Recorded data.
☆ ☆ ☆
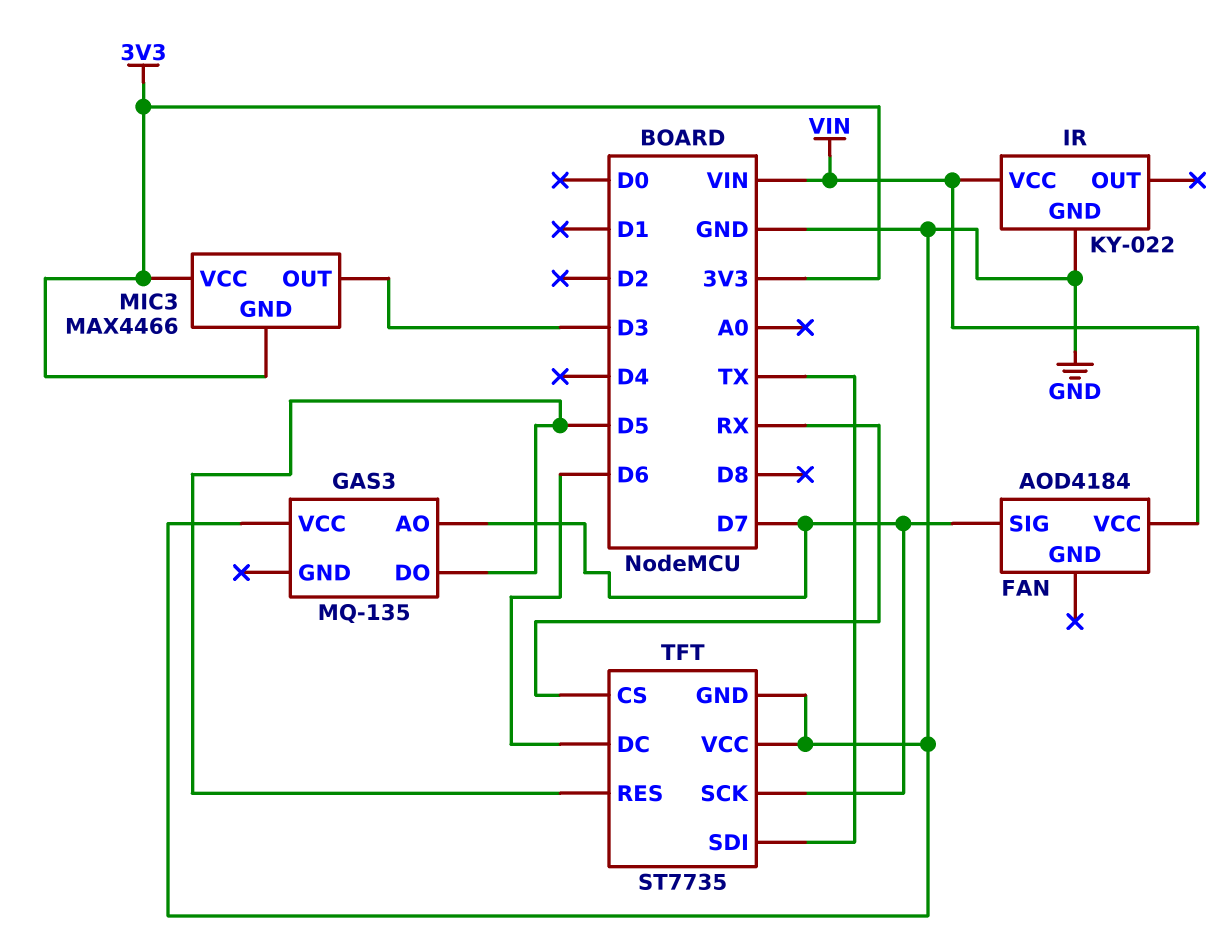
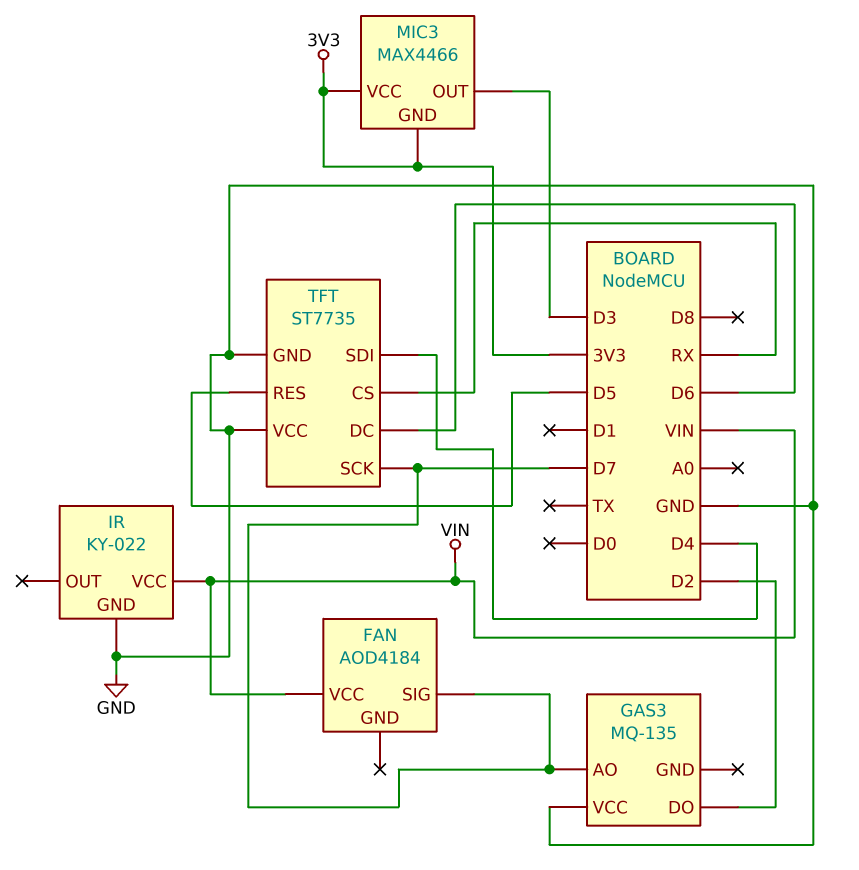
GAS3 pin DO: D5 -> D2
TFT pin SDI: TX -> D4

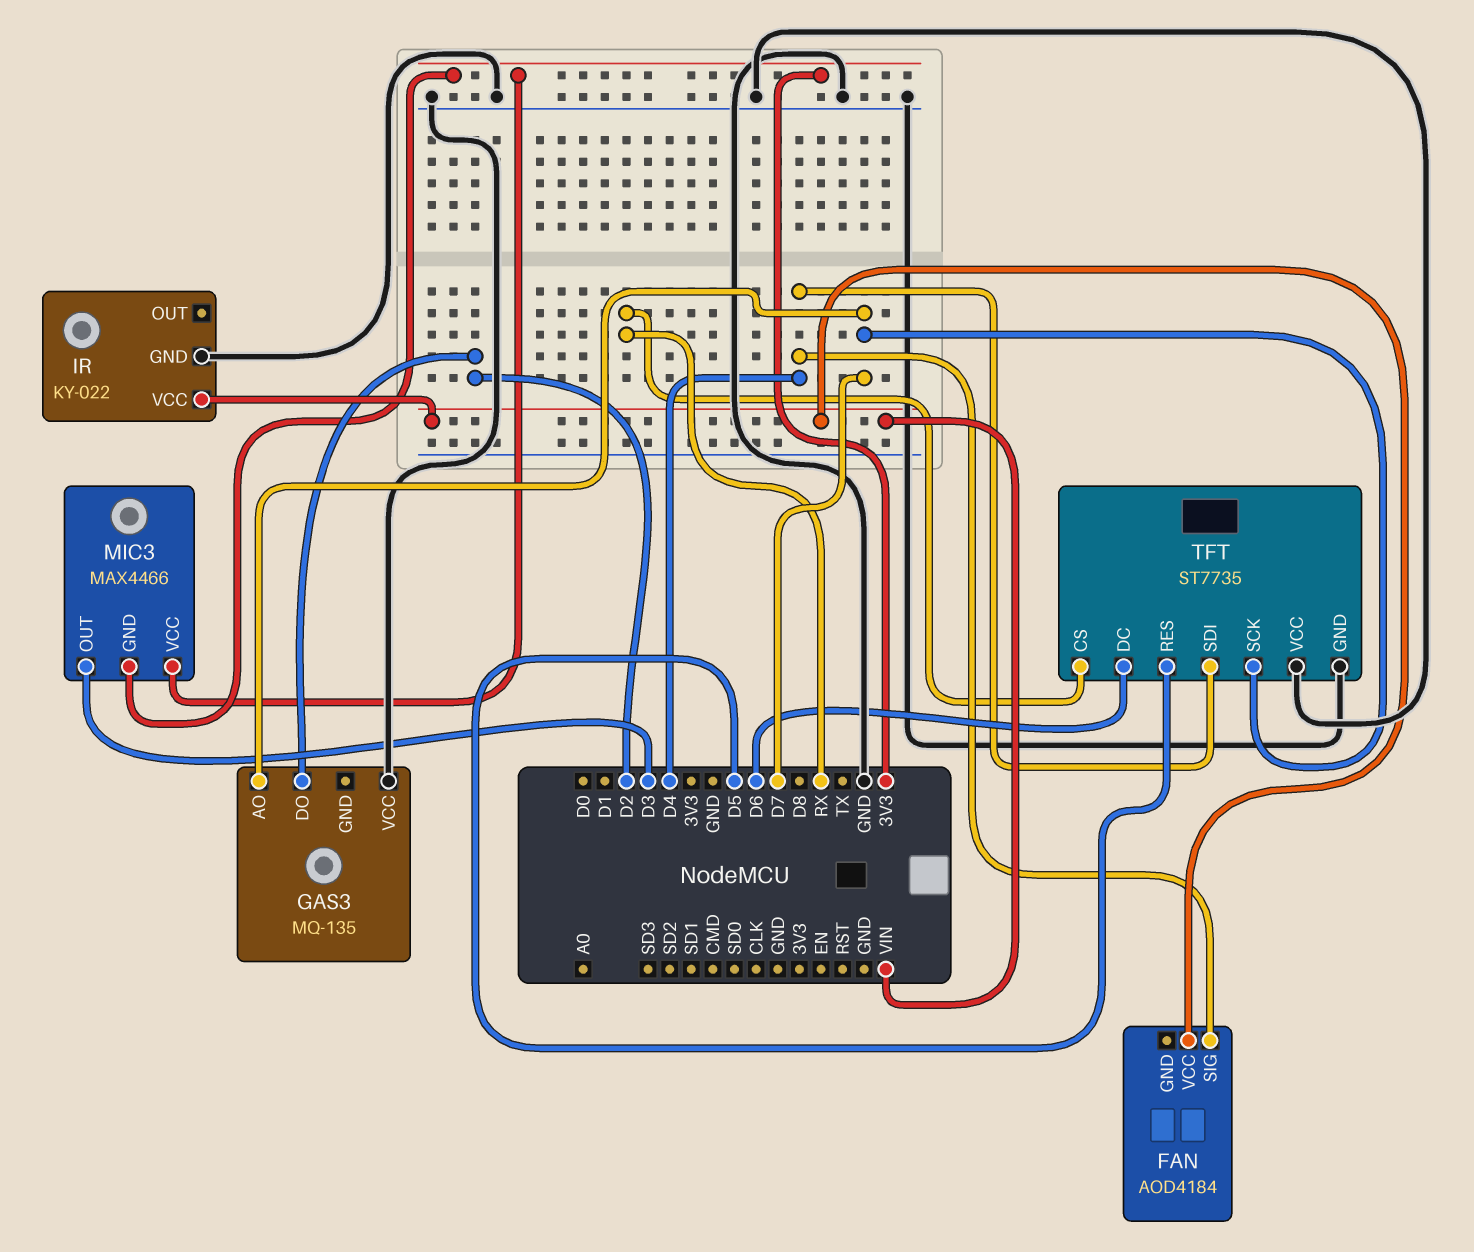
FAN pin SIG: D7 -> D4

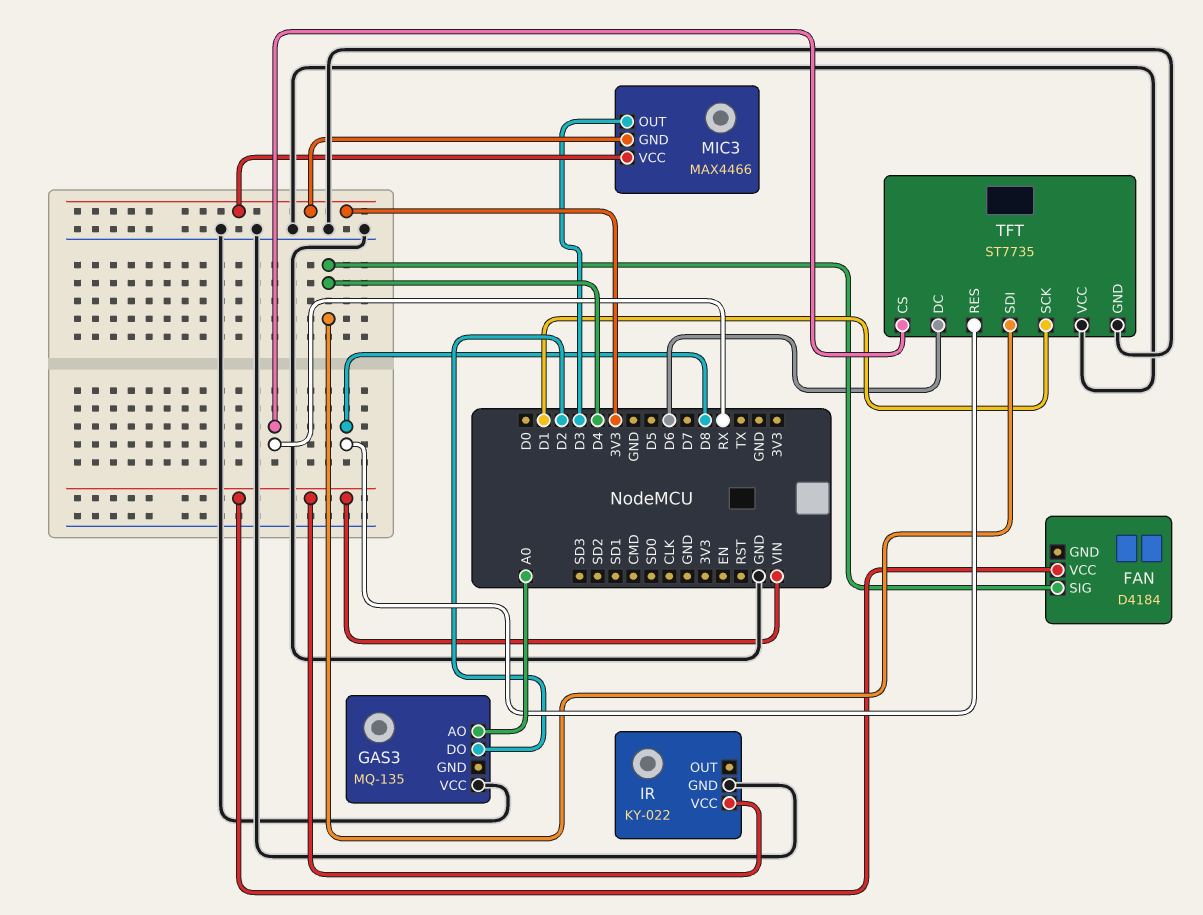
FAN: AOD4184 -> D4184
GAS3 pin AO: D7 -> A0
TFT pin RES: D5 -> D8
TFT pin SCK: D7 -> D1

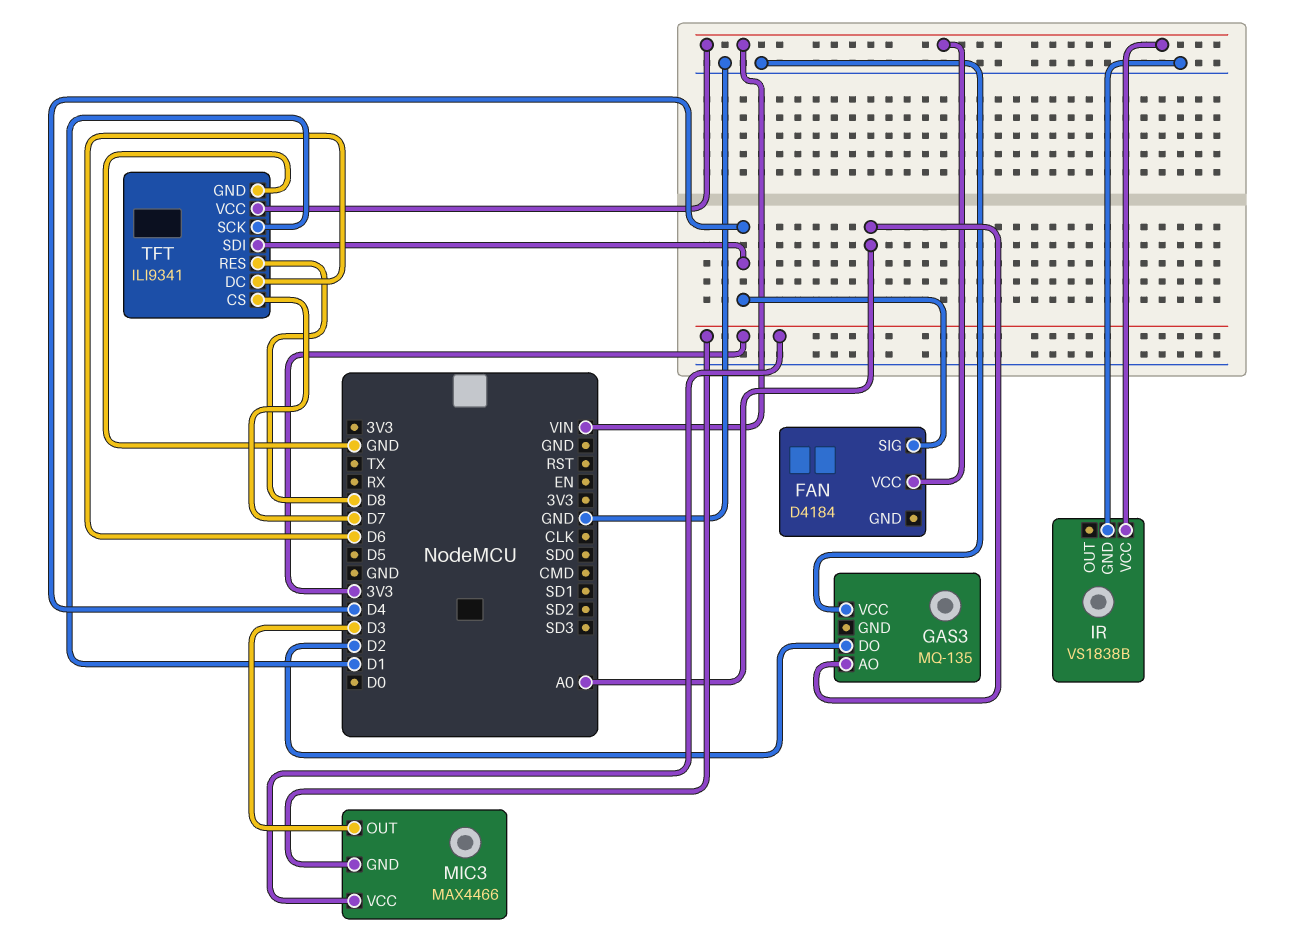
IR: KY-022 -> VS1838B
TFT: ST7735 -> ILI9341
TFT pin CS: RX -> D7
TFT pin VCC: GND -> VIN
☆ ☆ ☆
Aim of the task. All the records above must be retyped exactly, except for their pictures.

The answer.
GAS3 pin DO: D5 -> D2
TFT pin SDI: TX -> D4

FAN pin SIG: D7 -> D4

FAN: AOD4184 -> D4184
GAS3 pin AO: D7 -> A0
TFT pin RES: D5 -> D8
TFT pin SCK: D7 -> D1

IR: KY-022 -> VS1838B
TFT: ST7735 -> ILI9341
TFT pin CS: RX -> D7
TFT pin VCC: GND -> VIN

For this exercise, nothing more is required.